Directions: Among the lines below, return each one that contains the word "button".

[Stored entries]
┌──

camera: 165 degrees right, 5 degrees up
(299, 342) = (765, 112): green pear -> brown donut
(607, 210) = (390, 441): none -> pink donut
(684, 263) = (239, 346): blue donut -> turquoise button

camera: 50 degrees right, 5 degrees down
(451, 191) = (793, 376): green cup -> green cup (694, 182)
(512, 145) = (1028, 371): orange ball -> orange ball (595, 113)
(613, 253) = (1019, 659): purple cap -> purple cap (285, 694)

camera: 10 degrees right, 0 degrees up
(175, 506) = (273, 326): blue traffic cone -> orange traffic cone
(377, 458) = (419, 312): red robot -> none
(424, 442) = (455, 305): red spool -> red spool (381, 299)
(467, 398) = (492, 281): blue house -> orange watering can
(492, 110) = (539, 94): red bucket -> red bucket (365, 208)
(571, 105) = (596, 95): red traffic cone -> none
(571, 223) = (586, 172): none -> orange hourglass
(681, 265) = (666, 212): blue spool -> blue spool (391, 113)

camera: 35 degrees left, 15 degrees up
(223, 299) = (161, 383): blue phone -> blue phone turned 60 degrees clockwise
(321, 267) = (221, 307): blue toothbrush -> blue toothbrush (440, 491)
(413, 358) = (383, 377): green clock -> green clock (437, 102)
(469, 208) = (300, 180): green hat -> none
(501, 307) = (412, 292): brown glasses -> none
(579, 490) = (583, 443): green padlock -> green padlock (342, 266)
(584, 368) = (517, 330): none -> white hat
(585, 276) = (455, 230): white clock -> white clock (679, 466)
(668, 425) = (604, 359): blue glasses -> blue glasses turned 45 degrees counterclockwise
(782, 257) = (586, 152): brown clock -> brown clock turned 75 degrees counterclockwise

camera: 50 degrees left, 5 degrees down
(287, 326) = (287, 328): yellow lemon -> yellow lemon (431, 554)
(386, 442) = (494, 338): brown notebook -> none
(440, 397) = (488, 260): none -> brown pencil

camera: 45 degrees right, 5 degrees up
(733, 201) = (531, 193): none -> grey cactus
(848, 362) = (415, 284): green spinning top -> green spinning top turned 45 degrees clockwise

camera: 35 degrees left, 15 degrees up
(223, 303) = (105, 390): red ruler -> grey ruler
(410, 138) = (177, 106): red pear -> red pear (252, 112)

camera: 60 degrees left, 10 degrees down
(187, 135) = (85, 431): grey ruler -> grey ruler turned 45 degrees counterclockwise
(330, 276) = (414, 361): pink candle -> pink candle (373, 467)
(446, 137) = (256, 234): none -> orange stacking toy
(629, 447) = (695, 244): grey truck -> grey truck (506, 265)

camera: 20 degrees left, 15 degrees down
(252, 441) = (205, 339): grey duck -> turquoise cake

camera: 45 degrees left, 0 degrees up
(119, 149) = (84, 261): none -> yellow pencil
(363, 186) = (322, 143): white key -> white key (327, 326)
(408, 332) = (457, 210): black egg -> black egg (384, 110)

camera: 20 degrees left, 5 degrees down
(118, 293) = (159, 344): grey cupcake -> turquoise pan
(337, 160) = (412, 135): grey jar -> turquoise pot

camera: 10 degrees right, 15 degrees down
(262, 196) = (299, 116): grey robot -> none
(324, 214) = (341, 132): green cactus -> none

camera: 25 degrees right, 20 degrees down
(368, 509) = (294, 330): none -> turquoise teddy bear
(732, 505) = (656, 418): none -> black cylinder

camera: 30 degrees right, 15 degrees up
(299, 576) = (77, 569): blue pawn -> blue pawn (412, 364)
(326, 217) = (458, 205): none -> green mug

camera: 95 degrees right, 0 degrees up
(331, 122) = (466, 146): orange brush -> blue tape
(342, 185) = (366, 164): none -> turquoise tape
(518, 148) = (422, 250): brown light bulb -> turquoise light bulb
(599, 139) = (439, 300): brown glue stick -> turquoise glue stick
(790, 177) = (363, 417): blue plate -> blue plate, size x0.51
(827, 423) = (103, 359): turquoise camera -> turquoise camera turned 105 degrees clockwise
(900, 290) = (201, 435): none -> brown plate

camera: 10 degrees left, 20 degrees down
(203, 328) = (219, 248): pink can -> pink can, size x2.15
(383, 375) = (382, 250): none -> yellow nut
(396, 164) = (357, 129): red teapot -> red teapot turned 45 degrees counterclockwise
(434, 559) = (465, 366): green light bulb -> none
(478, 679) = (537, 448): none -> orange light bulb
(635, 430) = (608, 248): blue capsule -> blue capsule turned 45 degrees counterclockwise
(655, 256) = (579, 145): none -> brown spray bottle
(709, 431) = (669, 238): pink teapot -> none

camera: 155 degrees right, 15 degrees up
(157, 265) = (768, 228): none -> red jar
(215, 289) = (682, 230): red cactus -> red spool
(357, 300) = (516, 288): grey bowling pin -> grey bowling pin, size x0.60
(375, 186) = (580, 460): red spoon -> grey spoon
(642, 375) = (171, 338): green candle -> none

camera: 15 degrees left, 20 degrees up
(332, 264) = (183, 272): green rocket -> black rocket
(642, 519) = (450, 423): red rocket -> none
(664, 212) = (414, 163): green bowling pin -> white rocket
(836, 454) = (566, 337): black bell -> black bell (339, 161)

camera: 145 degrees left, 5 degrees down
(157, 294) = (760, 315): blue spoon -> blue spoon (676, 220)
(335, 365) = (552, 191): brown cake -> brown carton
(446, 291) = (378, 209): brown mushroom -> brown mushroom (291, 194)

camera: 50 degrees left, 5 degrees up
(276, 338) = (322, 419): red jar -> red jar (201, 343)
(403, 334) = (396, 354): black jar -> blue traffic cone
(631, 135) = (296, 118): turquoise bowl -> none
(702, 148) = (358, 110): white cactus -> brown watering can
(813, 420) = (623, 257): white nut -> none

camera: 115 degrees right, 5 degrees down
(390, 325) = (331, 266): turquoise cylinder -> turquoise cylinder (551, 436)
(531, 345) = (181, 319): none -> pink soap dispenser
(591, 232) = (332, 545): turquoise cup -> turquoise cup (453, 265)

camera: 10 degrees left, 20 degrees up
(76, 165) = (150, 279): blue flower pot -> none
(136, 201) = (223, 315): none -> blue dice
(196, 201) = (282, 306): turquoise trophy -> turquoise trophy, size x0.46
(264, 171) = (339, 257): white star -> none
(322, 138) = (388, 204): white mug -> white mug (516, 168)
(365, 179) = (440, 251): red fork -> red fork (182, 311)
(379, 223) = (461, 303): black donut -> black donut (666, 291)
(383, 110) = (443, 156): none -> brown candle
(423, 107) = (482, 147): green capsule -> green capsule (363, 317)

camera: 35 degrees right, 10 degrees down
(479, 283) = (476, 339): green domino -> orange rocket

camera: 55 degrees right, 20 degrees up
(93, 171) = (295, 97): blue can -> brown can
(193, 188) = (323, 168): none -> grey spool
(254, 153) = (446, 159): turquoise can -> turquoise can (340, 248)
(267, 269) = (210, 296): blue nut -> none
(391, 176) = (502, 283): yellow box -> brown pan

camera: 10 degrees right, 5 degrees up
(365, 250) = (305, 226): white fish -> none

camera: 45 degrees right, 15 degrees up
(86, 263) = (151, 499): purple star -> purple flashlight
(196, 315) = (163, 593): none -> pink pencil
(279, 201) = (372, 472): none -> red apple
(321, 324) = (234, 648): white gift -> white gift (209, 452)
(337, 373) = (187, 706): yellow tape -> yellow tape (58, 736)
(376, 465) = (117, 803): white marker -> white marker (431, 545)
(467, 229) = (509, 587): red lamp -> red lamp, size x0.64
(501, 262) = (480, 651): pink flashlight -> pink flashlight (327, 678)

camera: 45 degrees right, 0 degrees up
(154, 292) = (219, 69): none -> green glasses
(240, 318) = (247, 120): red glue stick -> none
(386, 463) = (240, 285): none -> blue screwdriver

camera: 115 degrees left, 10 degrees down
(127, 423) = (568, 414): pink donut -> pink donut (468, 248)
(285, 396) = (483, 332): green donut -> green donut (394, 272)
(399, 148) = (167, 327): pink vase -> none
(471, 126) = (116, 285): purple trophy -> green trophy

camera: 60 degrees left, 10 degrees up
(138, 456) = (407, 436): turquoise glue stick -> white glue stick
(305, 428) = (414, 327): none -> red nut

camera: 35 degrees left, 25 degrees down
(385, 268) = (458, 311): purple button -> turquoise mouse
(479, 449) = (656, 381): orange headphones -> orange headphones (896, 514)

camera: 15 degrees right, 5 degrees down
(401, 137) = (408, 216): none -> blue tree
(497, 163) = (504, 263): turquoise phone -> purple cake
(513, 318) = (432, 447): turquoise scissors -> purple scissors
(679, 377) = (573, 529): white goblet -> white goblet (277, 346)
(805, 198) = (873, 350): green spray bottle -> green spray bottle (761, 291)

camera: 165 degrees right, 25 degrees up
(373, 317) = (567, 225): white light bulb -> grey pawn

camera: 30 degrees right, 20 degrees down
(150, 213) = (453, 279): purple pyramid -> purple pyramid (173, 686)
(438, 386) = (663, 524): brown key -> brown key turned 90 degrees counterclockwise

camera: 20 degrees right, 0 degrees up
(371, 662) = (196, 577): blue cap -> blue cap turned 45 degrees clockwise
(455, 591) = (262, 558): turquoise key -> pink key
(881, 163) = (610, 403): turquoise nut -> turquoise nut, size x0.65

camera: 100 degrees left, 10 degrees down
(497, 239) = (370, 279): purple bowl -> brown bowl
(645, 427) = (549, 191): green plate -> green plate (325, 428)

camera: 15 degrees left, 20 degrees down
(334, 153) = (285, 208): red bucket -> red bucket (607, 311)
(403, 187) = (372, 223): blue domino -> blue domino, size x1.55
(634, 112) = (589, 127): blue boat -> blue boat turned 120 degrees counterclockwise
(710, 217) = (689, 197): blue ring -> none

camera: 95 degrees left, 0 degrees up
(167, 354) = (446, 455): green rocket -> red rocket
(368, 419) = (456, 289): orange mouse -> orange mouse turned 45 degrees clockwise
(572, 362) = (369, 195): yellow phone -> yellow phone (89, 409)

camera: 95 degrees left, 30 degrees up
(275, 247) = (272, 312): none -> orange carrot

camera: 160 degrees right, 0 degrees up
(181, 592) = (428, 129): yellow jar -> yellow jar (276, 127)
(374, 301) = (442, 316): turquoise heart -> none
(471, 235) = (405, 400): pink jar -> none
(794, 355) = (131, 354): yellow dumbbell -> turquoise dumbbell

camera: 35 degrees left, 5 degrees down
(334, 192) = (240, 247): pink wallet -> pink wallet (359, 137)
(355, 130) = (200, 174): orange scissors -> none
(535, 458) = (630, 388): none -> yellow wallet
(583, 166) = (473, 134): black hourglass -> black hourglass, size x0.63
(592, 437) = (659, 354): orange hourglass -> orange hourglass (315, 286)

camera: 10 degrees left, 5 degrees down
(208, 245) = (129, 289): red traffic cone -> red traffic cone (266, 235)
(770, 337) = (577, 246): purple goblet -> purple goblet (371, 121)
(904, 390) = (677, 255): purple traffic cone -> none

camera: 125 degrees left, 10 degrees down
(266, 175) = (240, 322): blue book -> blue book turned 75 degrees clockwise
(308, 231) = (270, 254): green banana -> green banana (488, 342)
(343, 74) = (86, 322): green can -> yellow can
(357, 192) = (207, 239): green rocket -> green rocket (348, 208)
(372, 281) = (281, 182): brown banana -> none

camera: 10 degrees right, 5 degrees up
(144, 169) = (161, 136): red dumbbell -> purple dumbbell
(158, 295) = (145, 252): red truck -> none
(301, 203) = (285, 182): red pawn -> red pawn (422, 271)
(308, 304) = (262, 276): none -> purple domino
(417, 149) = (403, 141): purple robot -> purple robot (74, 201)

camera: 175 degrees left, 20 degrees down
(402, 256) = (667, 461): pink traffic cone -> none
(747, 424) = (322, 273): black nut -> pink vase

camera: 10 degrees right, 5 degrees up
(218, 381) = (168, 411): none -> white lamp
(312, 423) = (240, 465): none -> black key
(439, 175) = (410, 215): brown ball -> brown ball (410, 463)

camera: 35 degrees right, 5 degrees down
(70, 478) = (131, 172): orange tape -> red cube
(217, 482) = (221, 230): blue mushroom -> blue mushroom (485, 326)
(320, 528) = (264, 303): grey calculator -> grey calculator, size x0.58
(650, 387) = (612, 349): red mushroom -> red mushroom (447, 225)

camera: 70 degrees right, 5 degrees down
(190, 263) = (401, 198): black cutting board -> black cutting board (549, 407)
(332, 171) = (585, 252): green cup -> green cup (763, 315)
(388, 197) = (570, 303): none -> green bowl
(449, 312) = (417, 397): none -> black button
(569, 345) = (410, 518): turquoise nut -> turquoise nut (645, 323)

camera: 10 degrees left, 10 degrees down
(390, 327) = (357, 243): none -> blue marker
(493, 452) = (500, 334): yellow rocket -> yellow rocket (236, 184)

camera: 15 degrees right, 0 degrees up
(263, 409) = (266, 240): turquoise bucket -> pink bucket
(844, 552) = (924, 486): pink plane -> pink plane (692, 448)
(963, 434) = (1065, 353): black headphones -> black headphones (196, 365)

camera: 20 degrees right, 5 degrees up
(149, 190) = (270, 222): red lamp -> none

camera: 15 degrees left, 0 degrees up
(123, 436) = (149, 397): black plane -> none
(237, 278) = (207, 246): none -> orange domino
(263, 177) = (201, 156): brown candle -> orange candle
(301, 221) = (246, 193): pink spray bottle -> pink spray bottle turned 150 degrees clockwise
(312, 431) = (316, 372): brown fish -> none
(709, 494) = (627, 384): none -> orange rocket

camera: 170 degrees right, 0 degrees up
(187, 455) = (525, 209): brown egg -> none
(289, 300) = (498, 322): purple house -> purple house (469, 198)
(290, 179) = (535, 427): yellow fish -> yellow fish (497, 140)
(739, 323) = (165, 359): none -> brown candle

└──

Final answer:
(684, 263) = (239, 346): blue donut -> turquoise button
(385, 268) = (458, 311): purple button -> turquoise mouse
(449, 312) = (417, 397): none -> black button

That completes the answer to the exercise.